Task item: Quote word for word from the line holding "F1: none -> 3A (ADJ, BASE)" to the last line below, including both, and omit any pictures.

[Excerpts from a dataset]
------------
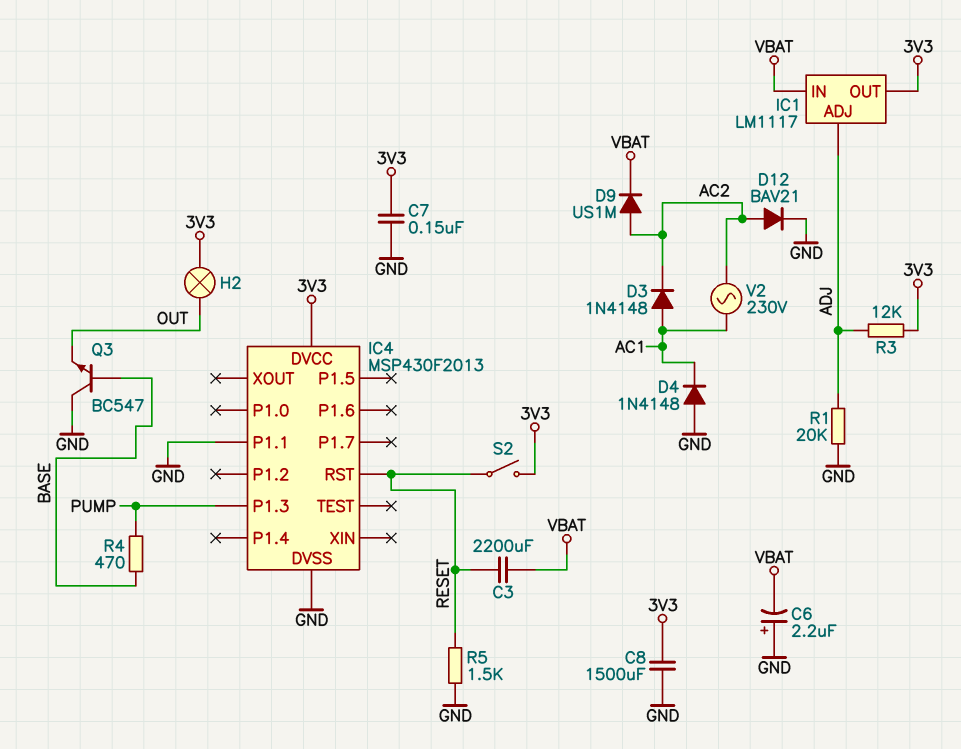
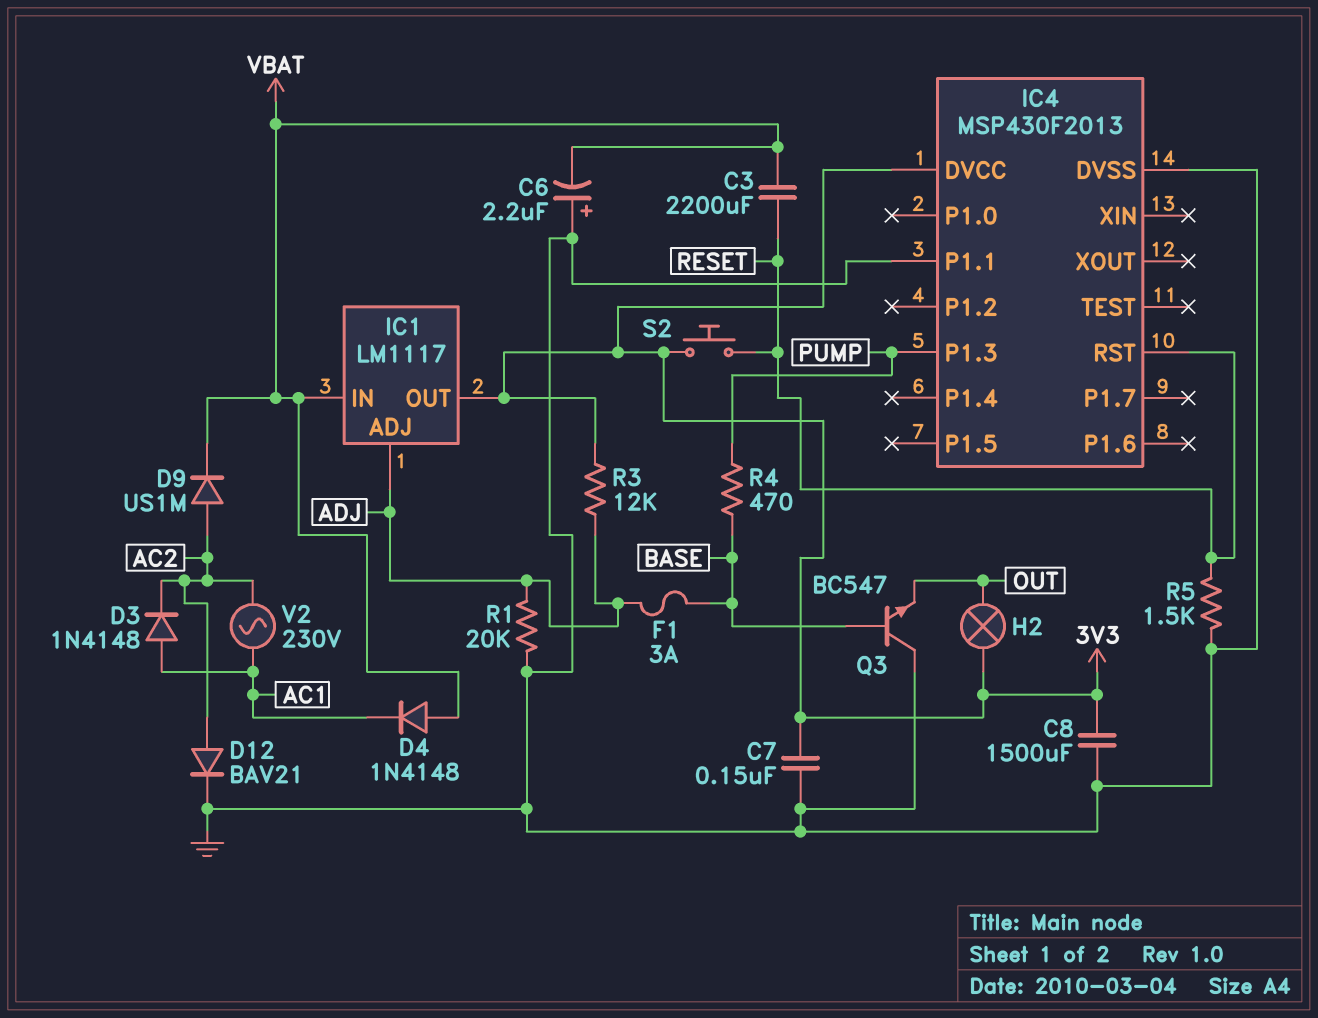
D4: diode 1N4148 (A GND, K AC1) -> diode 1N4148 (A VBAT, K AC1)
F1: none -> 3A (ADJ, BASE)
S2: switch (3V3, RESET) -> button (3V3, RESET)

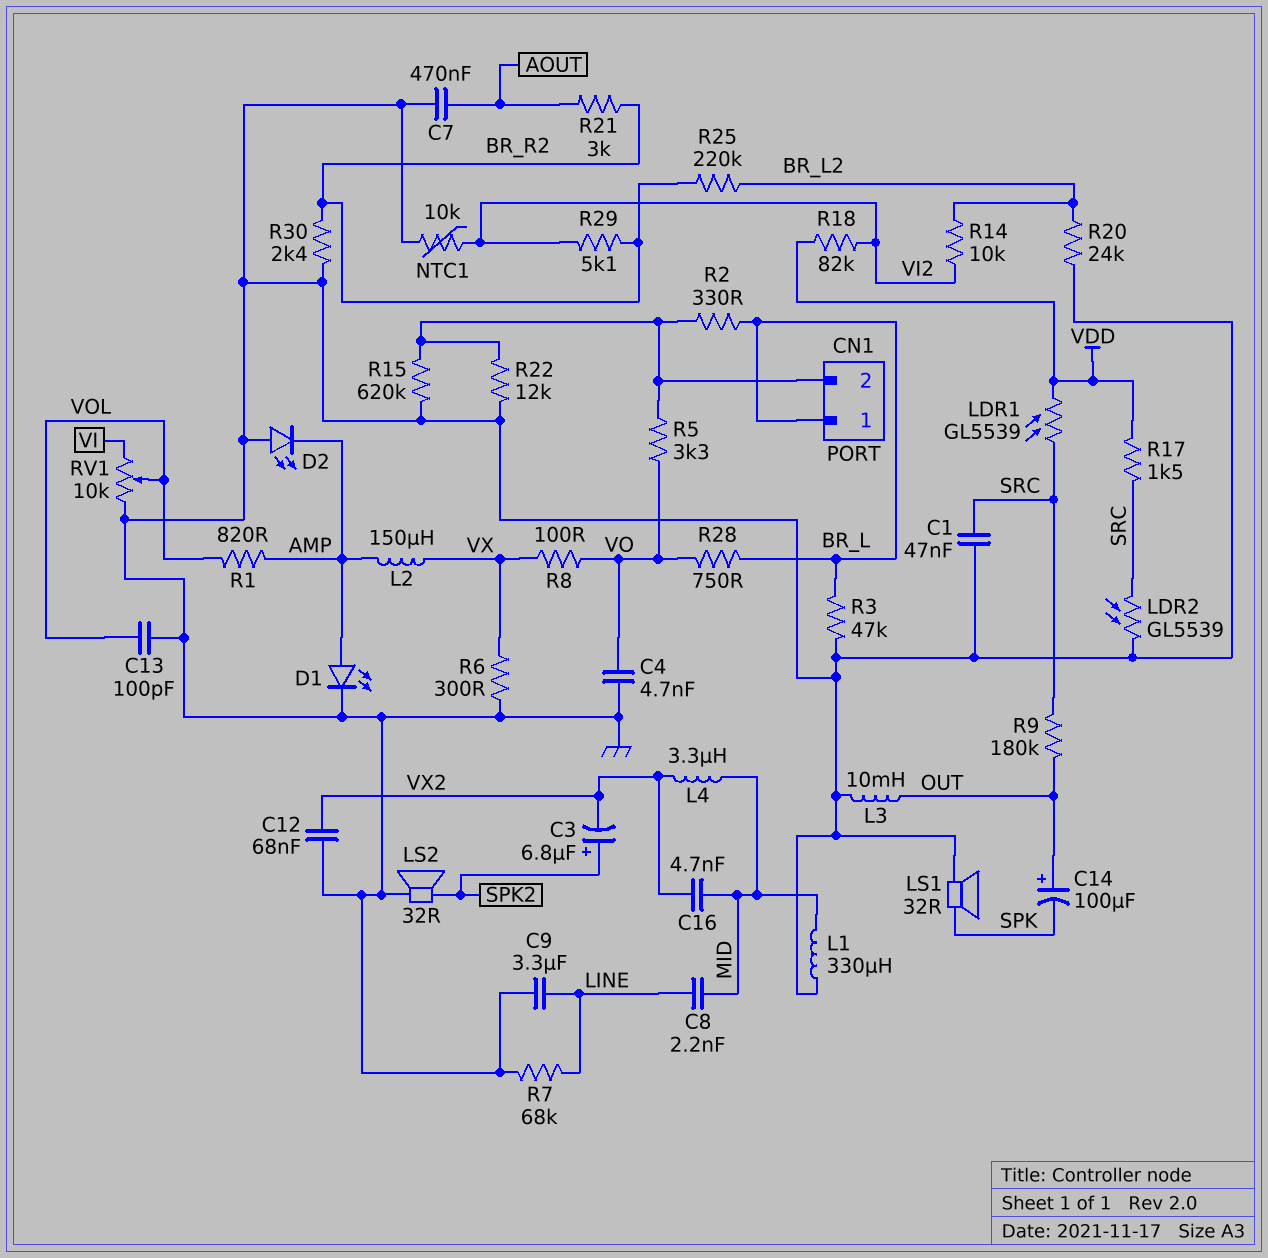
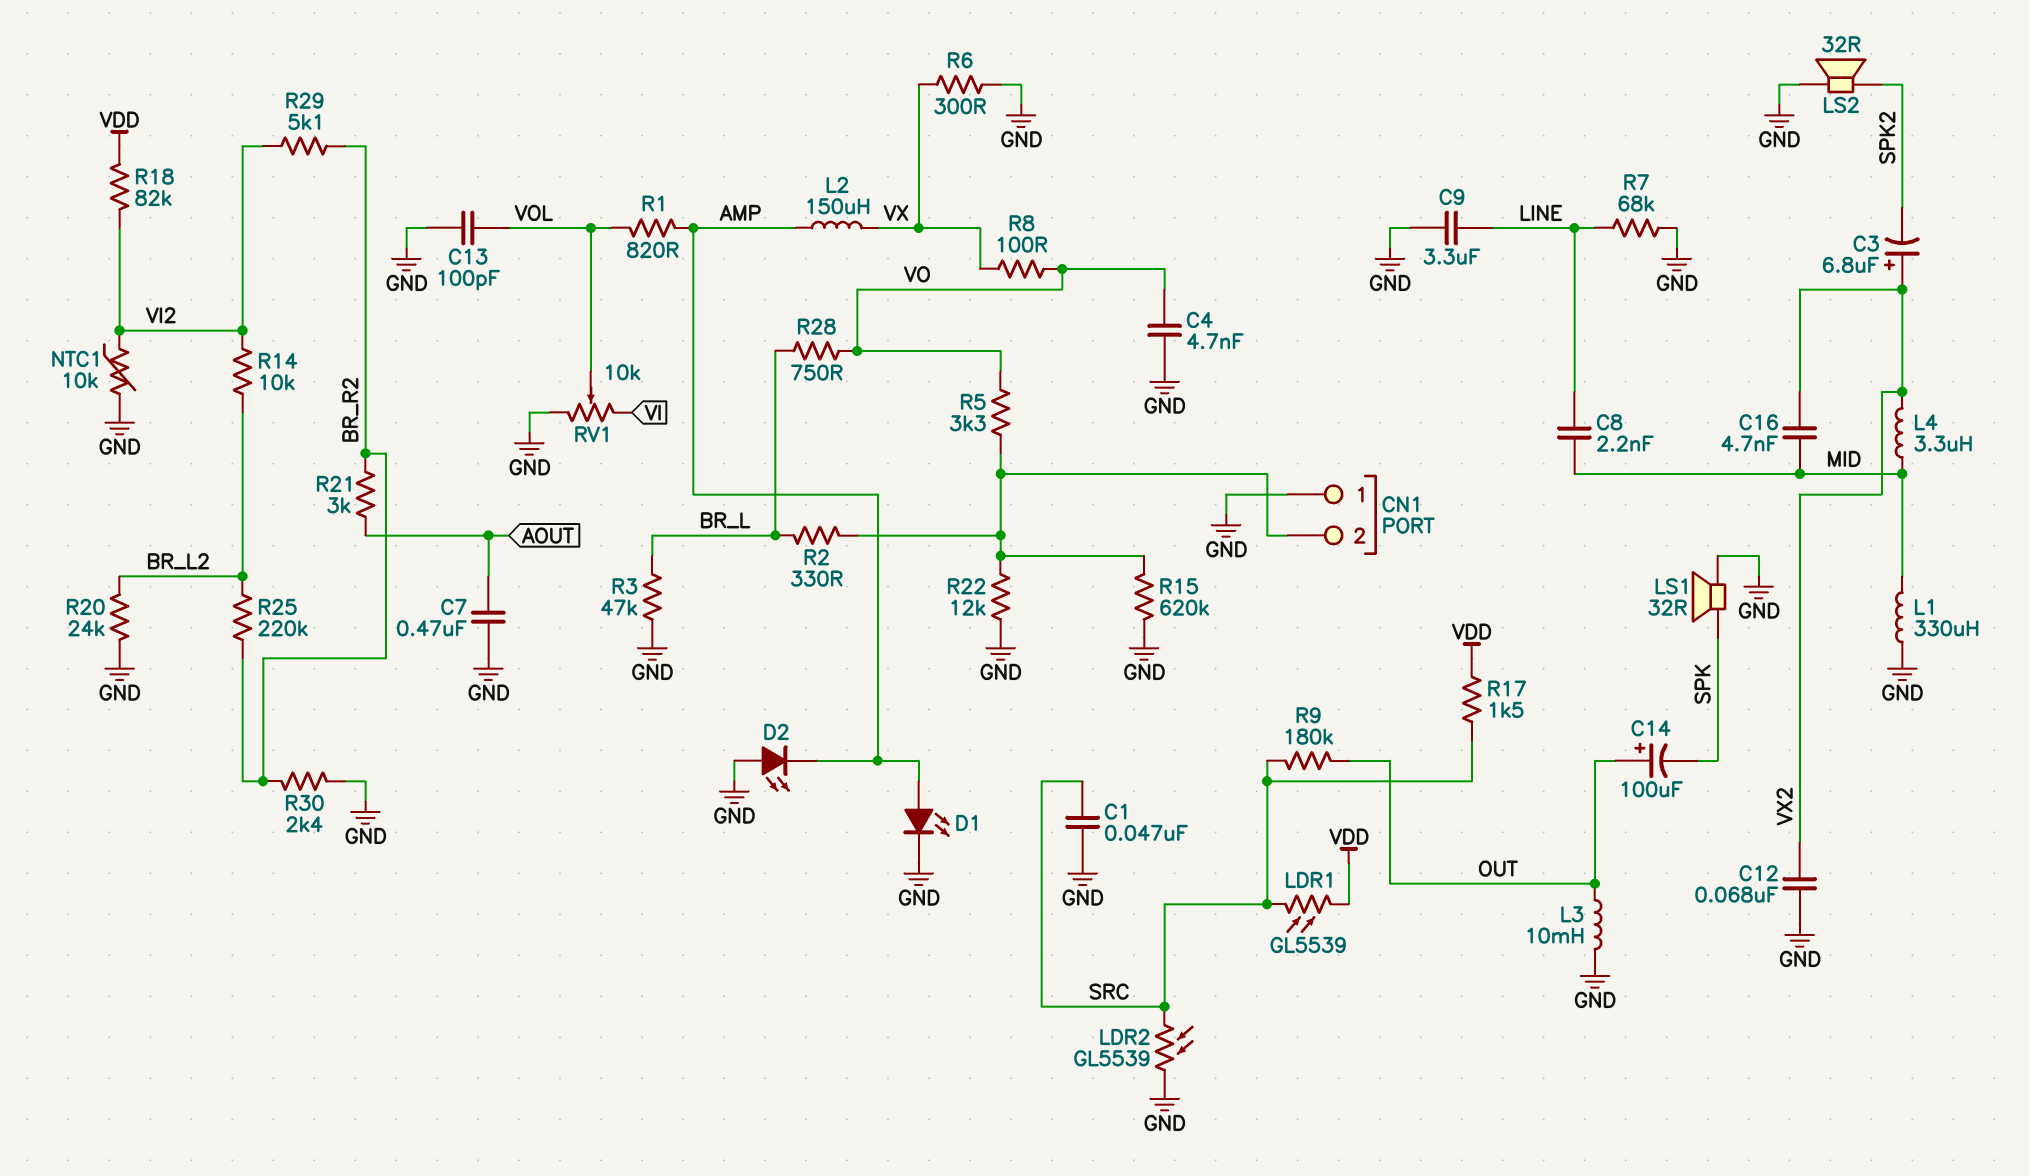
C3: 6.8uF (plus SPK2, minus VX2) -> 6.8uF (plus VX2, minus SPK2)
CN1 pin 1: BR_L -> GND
------------
Result of the task:
F1: none -> 3A (ADJ, BASE)
S2: switch (3V3, RESET) -> button (3V3, RESET)

C3: 6.8uF (plus SPK2, minus VX2) -> 6.8uF (plus VX2, minus SPK2)
CN1 pin 1: BR_L -> GND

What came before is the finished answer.